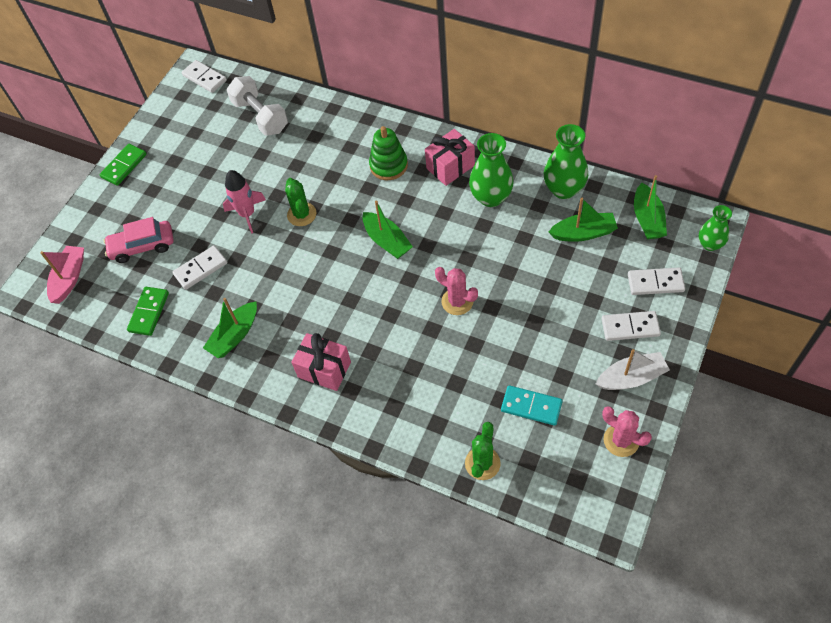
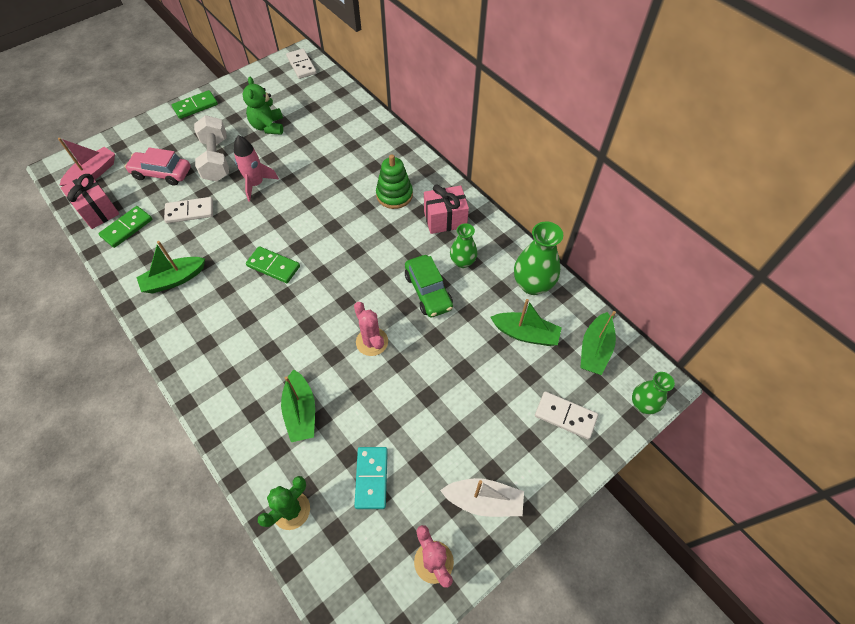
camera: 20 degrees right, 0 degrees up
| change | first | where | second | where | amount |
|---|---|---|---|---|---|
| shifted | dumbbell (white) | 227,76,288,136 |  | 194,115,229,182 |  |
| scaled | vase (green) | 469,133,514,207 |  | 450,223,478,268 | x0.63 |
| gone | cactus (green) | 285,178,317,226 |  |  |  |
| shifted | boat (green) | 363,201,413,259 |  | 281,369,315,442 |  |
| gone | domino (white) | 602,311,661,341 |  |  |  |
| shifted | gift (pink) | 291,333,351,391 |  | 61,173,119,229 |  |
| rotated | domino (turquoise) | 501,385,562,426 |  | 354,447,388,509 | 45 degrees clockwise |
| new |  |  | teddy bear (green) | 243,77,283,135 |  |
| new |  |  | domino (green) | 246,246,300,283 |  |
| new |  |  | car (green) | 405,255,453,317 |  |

» **Work to complete**
Pull out each line of the entries that contains "domino".

» **Your solution**
| gone | domino (white) | 602,311,661,341 |  |  |  |
| rotated | domino (turquoise) | 501,385,562,426 |  | 354,447,388,509 | 45 degrees clockwise |
| new |  |  | domino (green) | 246,246,300,283 |  |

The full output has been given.